◆ **Assigned task**
Write out, word for word, only the lines from the one with "(555, 94) = (790, 272): brown" to the end of the data below.

◆ **Material provided**
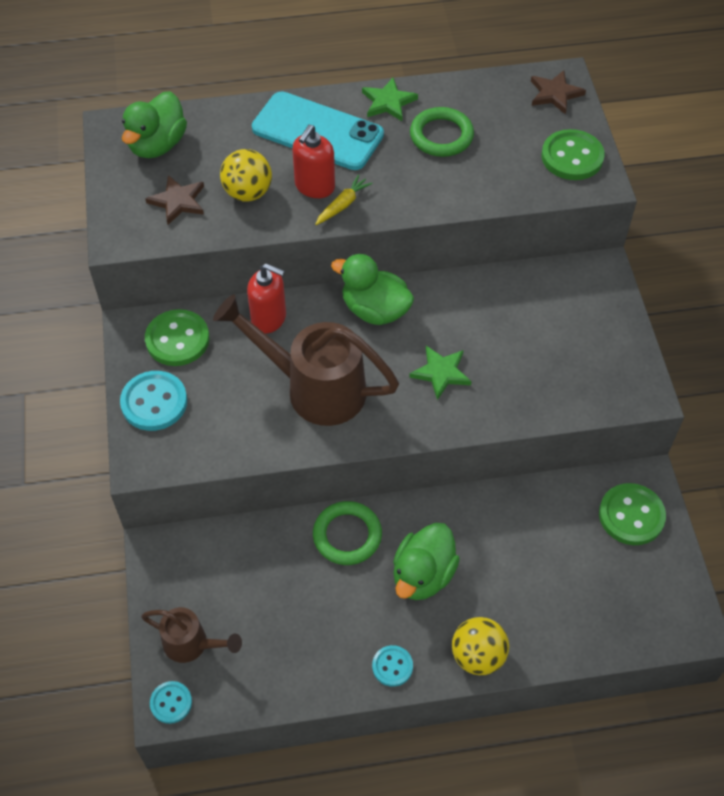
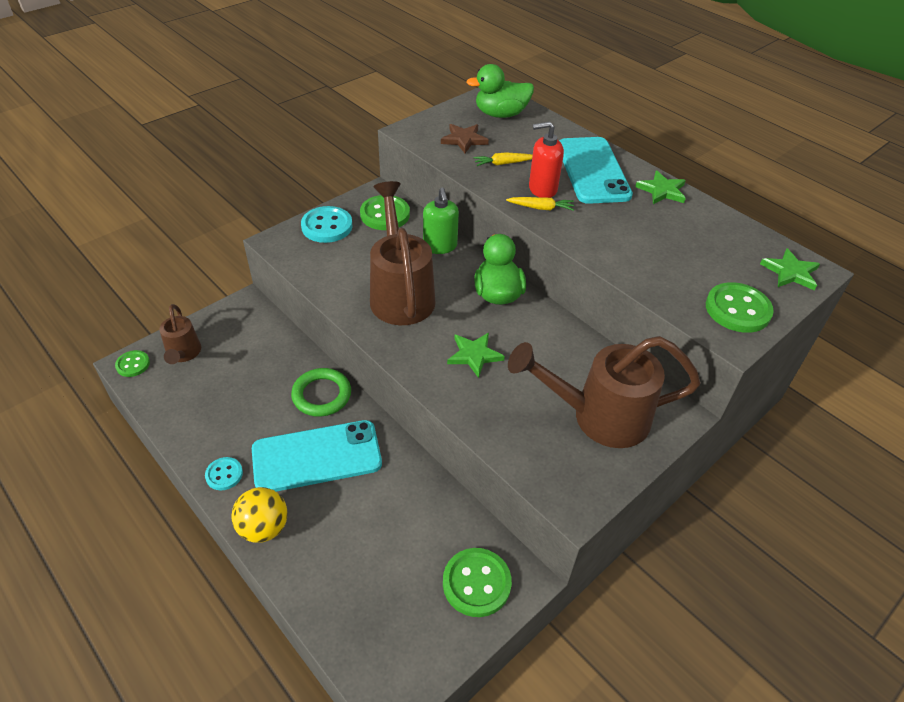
camera: 55 degrees right, 10 degrees down
(171, 703) = (133, 364): turquoise button -> green button
(248, 193) = (503, 163): yellow ball -> yellow carrot
(269, 318) = (440, 246): red soap dispenser -> green soap dispenser
(423, 575) = (317, 456): green duck -> turquoise phone
(441, 136) = (664, 228): green ring -> none
(555, 94) = (790, 272): brown star -> green star
(571, 324) = (599, 417): none -> brown watering can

◆ **Answer**
(555, 94) = (790, 272): brown star -> green star
(571, 324) = (599, 417): none -> brown watering can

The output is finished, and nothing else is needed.